▶ **Instructions to follow**:
Pick every line from the data that holds the word "slope".

(Collection entries)
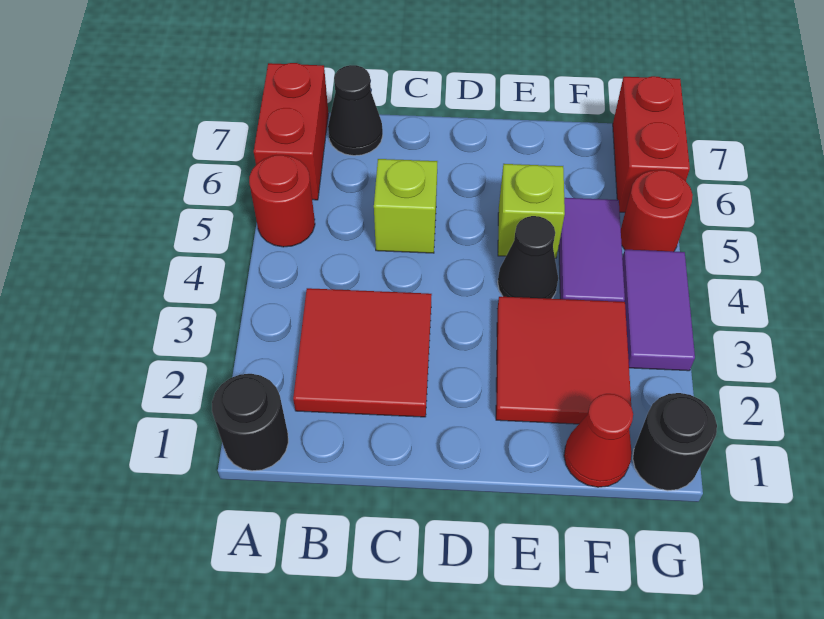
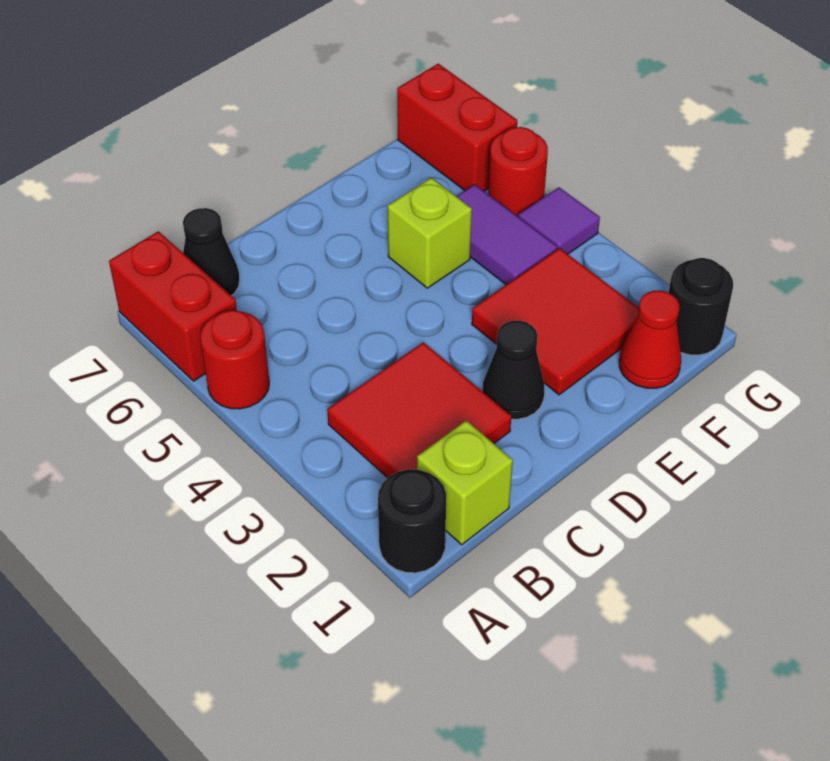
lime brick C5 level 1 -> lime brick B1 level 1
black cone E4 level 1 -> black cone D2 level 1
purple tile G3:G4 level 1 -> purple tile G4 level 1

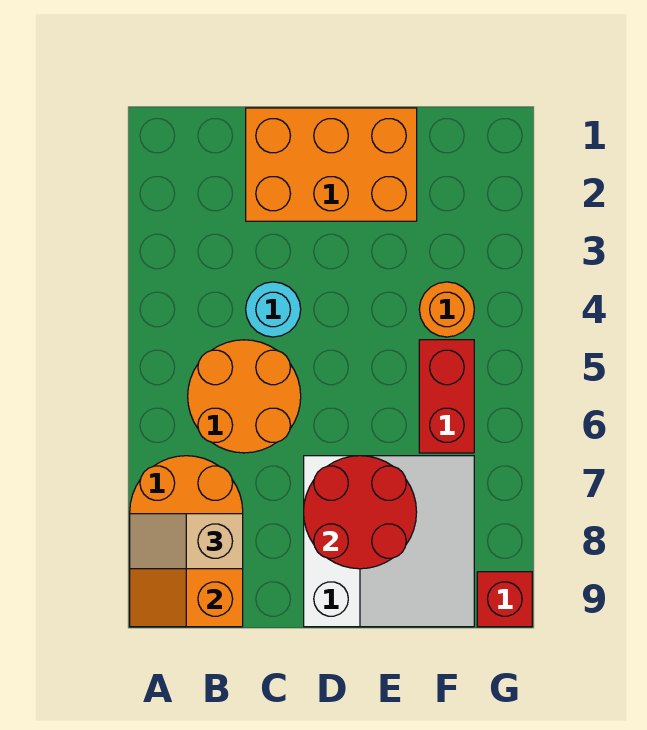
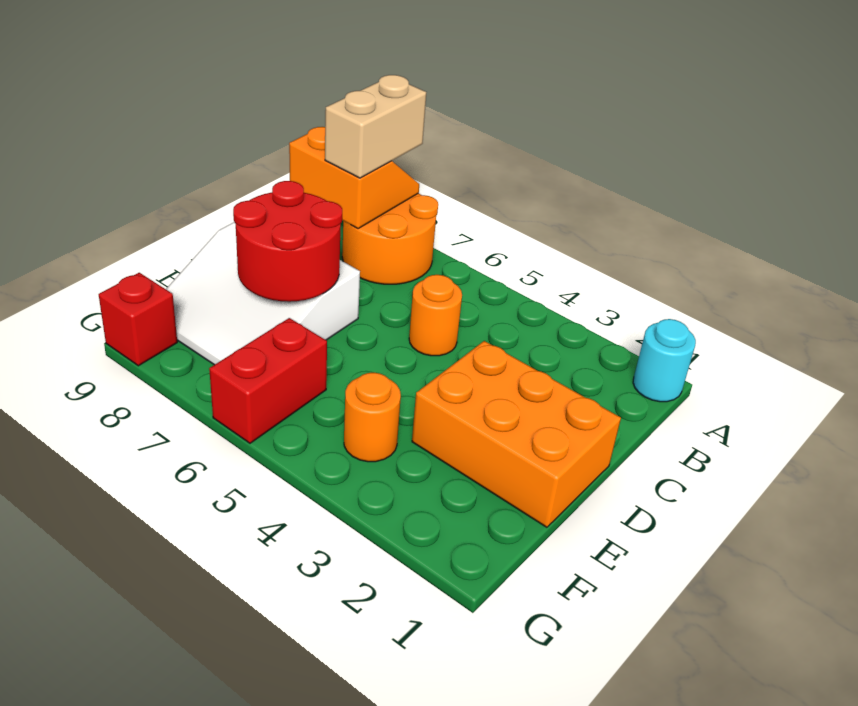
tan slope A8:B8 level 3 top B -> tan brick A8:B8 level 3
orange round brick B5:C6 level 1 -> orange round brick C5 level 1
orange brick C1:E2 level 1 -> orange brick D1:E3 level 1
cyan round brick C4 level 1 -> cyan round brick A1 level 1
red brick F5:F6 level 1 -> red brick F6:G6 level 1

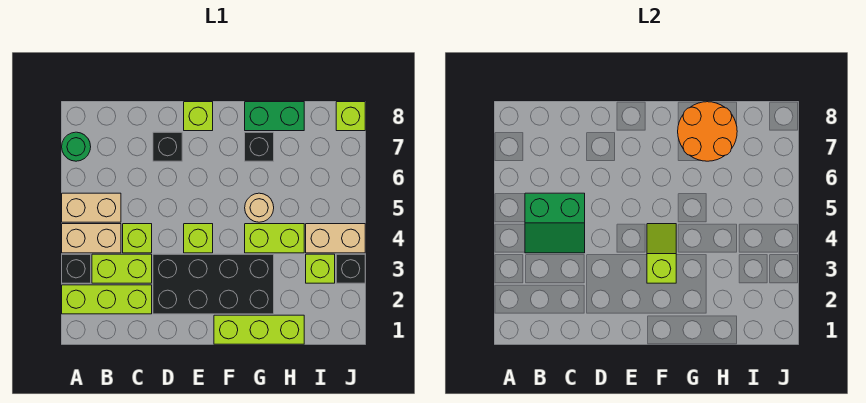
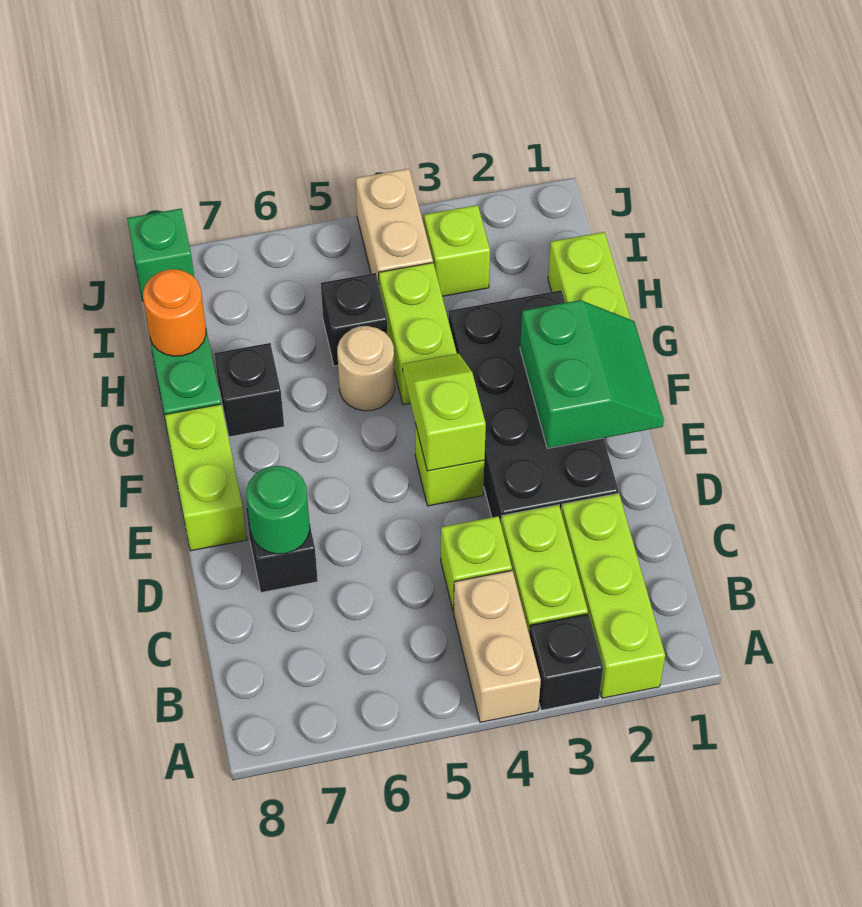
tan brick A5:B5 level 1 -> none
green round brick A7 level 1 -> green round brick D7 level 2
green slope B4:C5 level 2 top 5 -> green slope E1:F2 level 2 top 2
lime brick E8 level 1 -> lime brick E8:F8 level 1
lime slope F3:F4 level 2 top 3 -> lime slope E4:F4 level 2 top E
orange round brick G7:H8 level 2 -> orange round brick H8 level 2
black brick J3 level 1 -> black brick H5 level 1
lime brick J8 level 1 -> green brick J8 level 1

▶ **Output of the task**:
tan slope A8:B8 level 3 top B -> tan brick A8:B8 level 3
green slope B4:C5 level 2 top 5 -> green slope E1:F2 level 2 top 2
lime slope F3:F4 level 2 top 3 -> lime slope E4:F4 level 2 top E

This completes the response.